Required work
Your answer should be each line of the entries that contains the word "slope", copied in full.

Object state comparisons
§ §
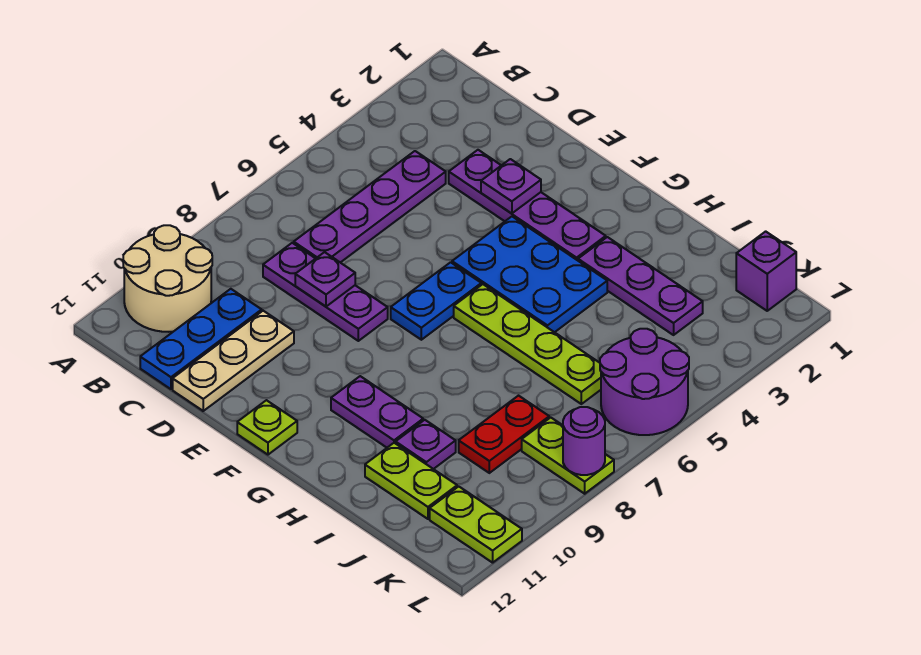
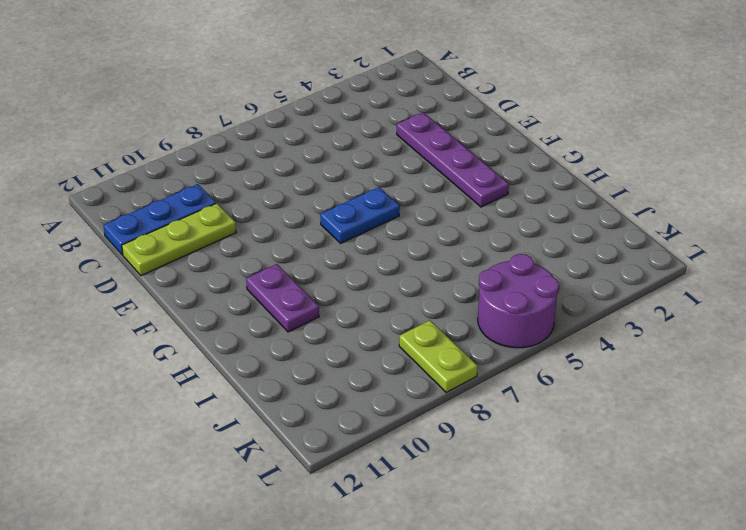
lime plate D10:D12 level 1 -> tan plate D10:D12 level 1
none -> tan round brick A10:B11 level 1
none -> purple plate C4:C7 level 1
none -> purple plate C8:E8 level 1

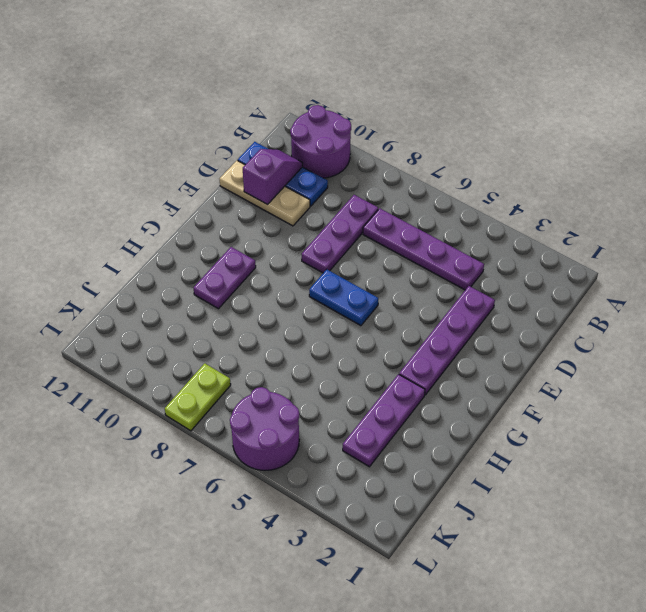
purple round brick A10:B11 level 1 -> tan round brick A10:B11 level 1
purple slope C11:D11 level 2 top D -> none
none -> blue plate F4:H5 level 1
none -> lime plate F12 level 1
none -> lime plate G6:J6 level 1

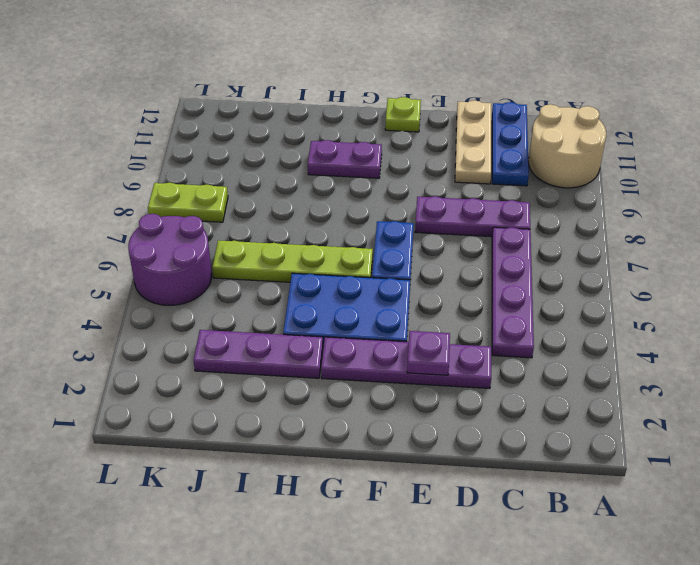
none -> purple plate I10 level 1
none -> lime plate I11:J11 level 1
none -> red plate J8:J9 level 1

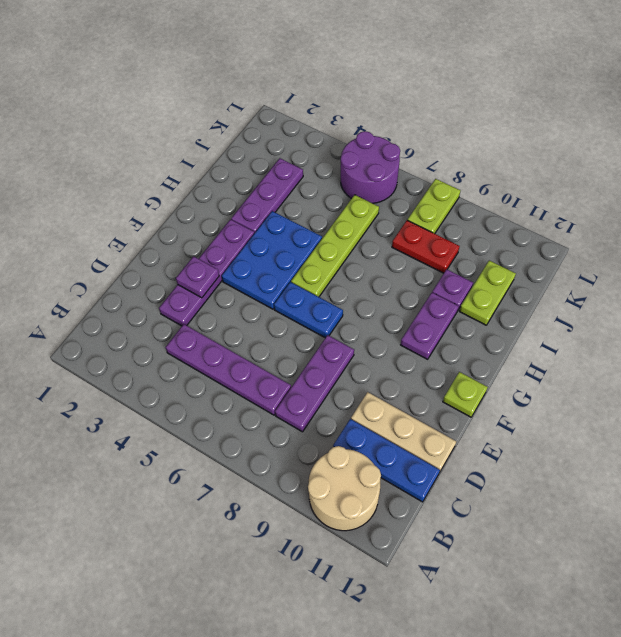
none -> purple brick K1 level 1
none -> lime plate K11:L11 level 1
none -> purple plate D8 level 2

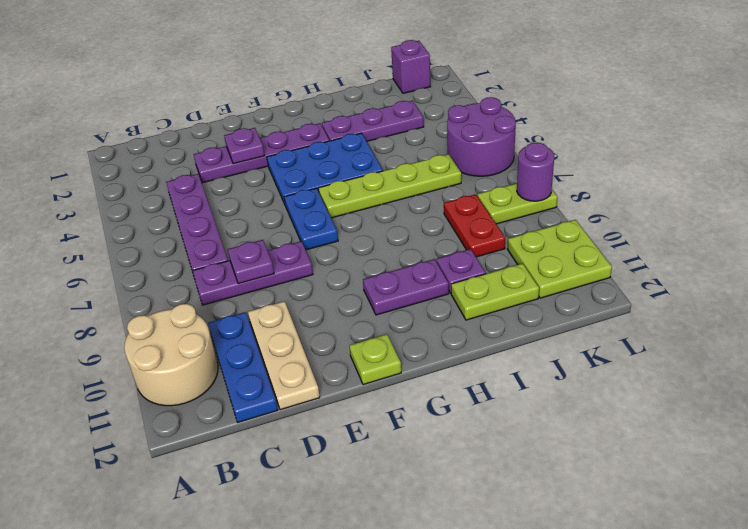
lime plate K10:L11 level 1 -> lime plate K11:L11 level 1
§ §
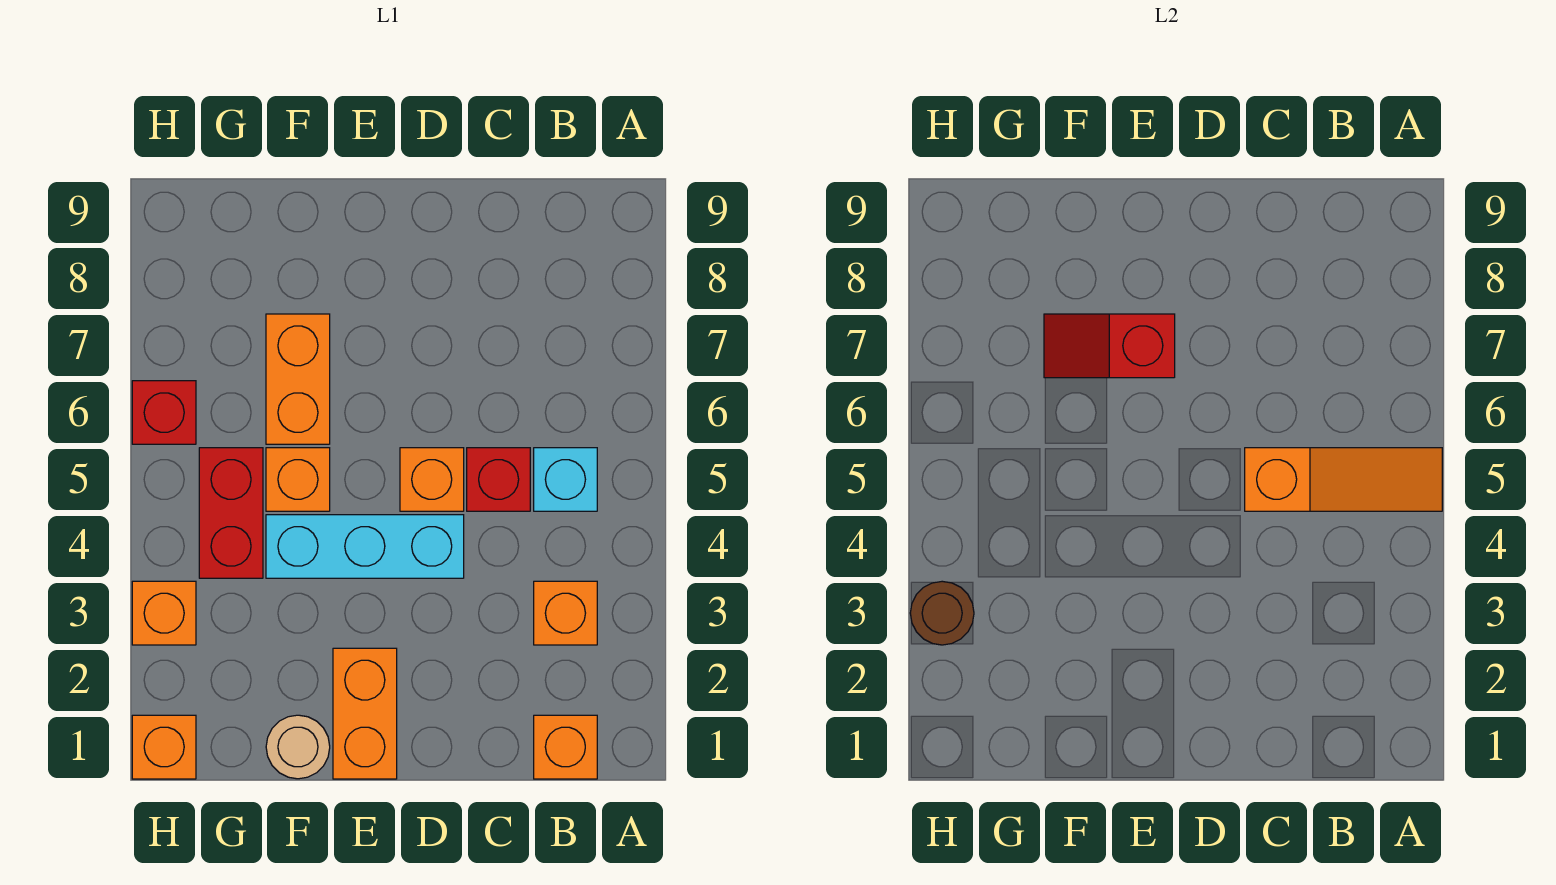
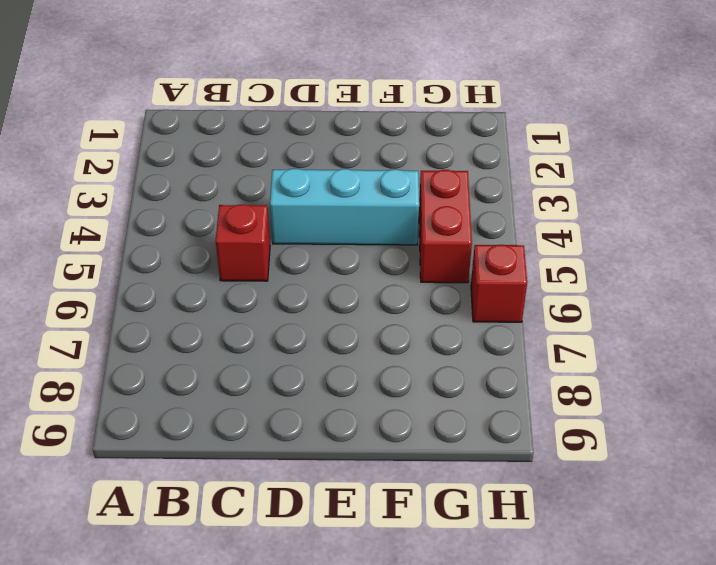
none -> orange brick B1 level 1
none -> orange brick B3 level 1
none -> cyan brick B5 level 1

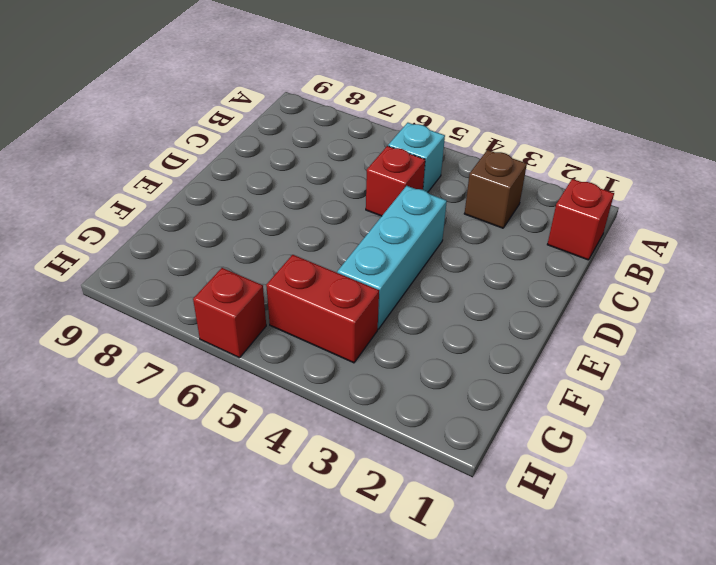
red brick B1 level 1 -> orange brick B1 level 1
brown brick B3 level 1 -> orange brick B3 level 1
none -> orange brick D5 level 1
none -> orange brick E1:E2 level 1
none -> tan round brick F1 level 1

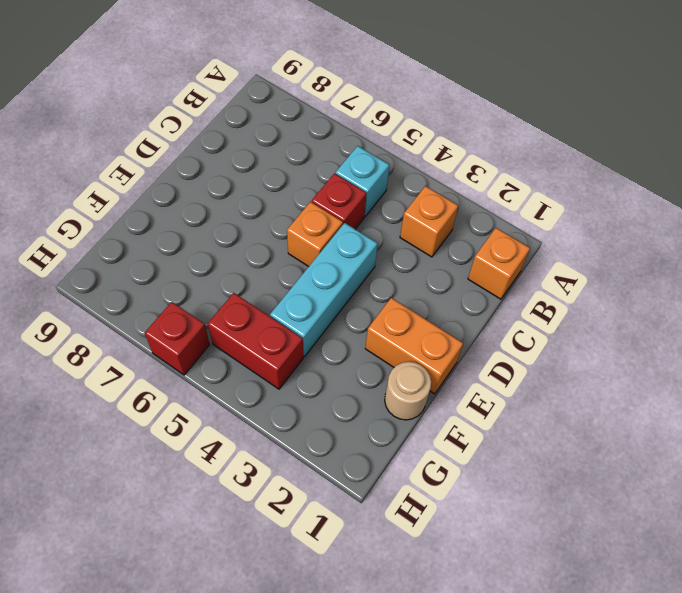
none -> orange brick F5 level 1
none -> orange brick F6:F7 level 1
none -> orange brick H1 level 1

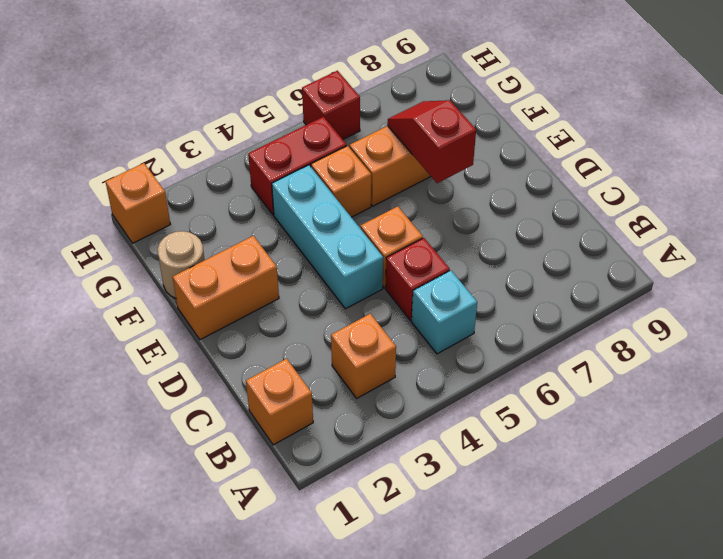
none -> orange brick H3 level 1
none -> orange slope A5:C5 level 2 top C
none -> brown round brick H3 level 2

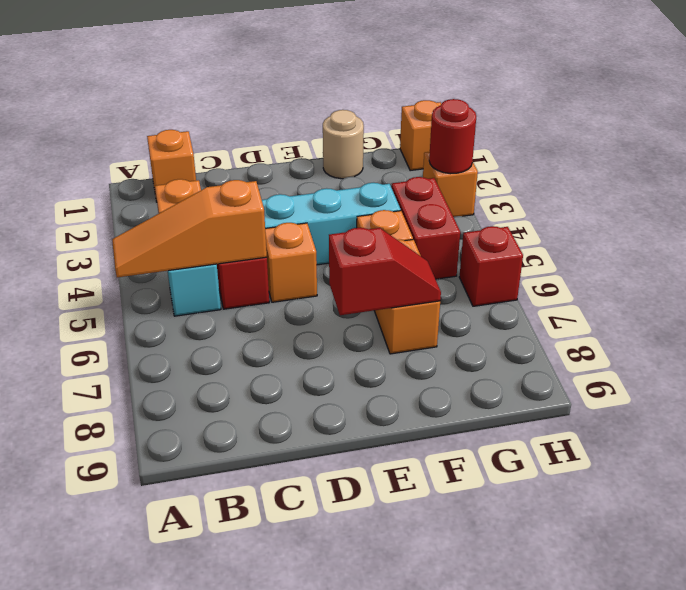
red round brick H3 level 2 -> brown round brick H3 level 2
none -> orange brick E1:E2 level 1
§ §
Task result
purple slope C11:D11 level 2 top D -> none
none -> orange slope A5:C5 level 2 top C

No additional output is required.